### Exercise inputs
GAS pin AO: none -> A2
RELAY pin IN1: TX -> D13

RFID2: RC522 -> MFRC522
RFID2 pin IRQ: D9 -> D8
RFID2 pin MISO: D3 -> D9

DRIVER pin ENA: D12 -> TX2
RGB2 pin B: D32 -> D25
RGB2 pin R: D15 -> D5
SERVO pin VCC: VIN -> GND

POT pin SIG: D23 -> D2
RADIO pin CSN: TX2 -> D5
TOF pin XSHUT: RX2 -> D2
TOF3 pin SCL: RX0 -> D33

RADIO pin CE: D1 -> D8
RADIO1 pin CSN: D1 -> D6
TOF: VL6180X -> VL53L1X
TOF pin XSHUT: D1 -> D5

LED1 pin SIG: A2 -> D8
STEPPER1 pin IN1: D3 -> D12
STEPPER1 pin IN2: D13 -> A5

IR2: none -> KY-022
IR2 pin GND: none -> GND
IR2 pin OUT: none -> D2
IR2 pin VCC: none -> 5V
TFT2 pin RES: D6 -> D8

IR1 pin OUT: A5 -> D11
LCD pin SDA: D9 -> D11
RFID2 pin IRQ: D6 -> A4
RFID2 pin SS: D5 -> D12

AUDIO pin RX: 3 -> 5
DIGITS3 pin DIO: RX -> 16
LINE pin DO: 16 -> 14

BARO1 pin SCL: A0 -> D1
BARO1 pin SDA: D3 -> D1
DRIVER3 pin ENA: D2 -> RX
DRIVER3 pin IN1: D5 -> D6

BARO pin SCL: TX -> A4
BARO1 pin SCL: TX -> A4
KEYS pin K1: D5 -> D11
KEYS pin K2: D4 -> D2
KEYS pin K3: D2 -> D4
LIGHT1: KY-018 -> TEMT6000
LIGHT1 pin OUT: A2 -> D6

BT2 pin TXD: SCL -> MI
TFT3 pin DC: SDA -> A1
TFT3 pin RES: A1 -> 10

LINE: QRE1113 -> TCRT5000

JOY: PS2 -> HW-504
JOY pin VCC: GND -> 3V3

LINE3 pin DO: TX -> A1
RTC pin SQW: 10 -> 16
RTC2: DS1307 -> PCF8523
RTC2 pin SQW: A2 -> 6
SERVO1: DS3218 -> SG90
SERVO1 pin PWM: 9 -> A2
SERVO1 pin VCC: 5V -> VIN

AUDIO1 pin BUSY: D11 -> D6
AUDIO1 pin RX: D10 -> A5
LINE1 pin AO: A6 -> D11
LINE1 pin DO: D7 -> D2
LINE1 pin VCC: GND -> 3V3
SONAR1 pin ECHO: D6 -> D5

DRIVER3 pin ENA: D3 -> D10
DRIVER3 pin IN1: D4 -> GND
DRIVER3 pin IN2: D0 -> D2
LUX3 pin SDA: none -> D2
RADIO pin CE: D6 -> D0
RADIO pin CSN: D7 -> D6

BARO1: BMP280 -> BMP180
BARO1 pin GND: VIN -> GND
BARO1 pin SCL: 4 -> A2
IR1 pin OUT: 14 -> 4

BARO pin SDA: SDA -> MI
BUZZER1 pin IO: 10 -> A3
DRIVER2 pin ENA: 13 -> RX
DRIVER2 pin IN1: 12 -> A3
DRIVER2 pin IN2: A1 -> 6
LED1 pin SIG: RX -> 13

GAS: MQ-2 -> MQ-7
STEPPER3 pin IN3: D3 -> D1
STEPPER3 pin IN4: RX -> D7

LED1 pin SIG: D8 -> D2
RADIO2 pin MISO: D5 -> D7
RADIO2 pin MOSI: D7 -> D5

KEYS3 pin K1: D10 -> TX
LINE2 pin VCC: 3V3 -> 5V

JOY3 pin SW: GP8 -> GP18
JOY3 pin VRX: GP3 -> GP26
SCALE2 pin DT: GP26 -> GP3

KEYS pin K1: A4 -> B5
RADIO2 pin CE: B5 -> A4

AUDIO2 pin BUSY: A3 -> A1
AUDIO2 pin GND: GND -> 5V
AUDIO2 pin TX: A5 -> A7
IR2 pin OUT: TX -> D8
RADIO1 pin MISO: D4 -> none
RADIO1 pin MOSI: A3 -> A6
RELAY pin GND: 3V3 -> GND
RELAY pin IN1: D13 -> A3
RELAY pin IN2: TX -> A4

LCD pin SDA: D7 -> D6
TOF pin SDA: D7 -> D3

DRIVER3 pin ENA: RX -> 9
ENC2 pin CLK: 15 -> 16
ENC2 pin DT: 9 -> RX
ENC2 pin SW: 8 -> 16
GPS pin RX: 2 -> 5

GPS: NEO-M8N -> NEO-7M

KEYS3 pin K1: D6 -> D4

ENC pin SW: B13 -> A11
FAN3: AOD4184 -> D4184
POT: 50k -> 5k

### Activity
Please reproduce the lines from the line with "LINE1 pin VCC: GND -> 3V3" to the line with "RELAY pin IN2: TX -> A4", both ends included, exactly as they appear above.

### Answer space
LINE1 pin VCC: GND -> 3V3
SONAR1 pin ECHO: D6 -> D5

DRIVER3 pin ENA: D3 -> D10
DRIVER3 pin IN1: D4 -> GND
DRIVER3 pin IN2: D0 -> D2
LUX3 pin SDA: none -> D2
RADIO pin CE: D6 -> D0
RADIO pin CSN: D7 -> D6

BARO1: BMP280 -> BMP180
BARO1 pin GND: VIN -> GND
BARO1 pin SCL: 4 -> A2
IR1 pin OUT: 14 -> 4

BARO pin SDA: SDA -> MI
BUZZER1 pin IO: 10 -> A3
DRIVER2 pin ENA: 13 -> RX
DRIVER2 pin IN1: 12 -> A3
DRIVER2 pin IN2: A1 -> 6
LED1 pin SIG: RX -> 13

GAS: MQ-2 -> MQ-7
STEPPER3 pin IN3: D3 -> D1
STEPPER3 pin IN4: RX -> D7

LED1 pin SIG: D8 -> D2
RADIO2 pin MISO: D5 -> D7
RADIO2 pin MOSI: D7 -> D5

KEYS3 pin K1: D10 -> TX
LINE2 pin VCC: 3V3 -> 5V

JOY3 pin SW: GP8 -> GP18
JOY3 pin VRX: GP3 -> GP26
SCALE2 pin DT: GP26 -> GP3

KEYS pin K1: A4 -> B5
RADIO2 pin CE: B5 -> A4

AUDIO2 pin BUSY: A3 -> A1
AUDIO2 pin GND: GND -> 5V
AUDIO2 pin TX: A5 -> A7
IR2 pin OUT: TX -> D8
RADIO1 pin MISO: D4 -> none
RADIO1 pin MOSI: A3 -> A6
RELAY pin GND: 3V3 -> GND
RELAY pin IN1: D13 -> A3
RELAY pin IN2: TX -> A4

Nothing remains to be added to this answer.